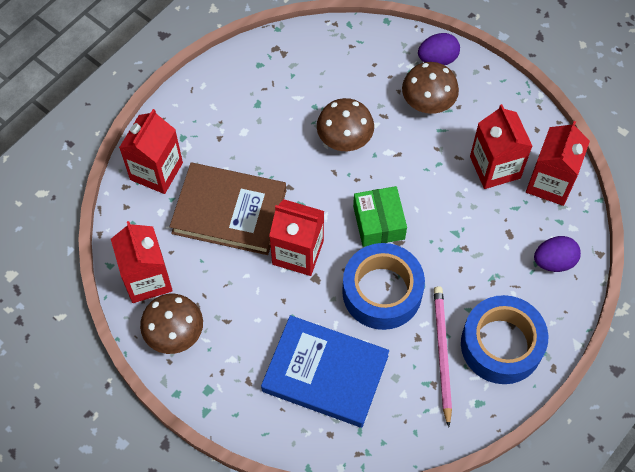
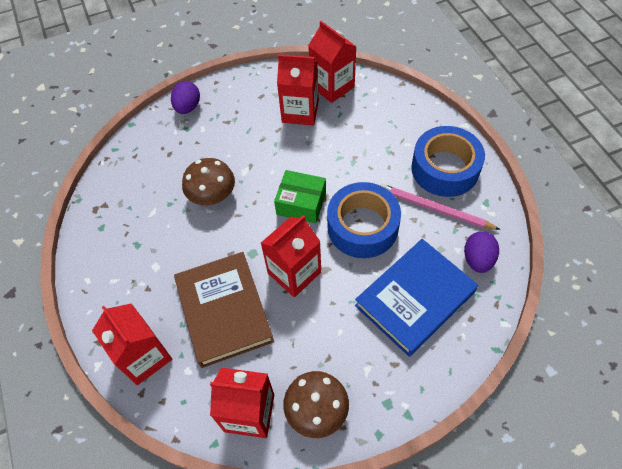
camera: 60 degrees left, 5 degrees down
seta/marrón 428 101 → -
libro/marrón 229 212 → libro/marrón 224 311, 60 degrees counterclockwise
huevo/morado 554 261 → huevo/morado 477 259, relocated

★ ★ ★

▸ Task objective: A single integer is the expected output: the number of lines in the data that include the word "degrees".

▸ Solution below: 2